Output only these lines, set down exactly: the one containing "(453, 173) = (424, 100): blue" and each line after it through the end of the records.
++++++
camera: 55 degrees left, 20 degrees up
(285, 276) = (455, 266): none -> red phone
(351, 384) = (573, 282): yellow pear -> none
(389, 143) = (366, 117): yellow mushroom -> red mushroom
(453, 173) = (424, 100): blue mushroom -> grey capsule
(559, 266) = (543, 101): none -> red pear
++++++
## Answer below
(453, 173) = (424, 100): blue mushroom -> grey capsule
(559, 266) = (543, 101): none -> red pear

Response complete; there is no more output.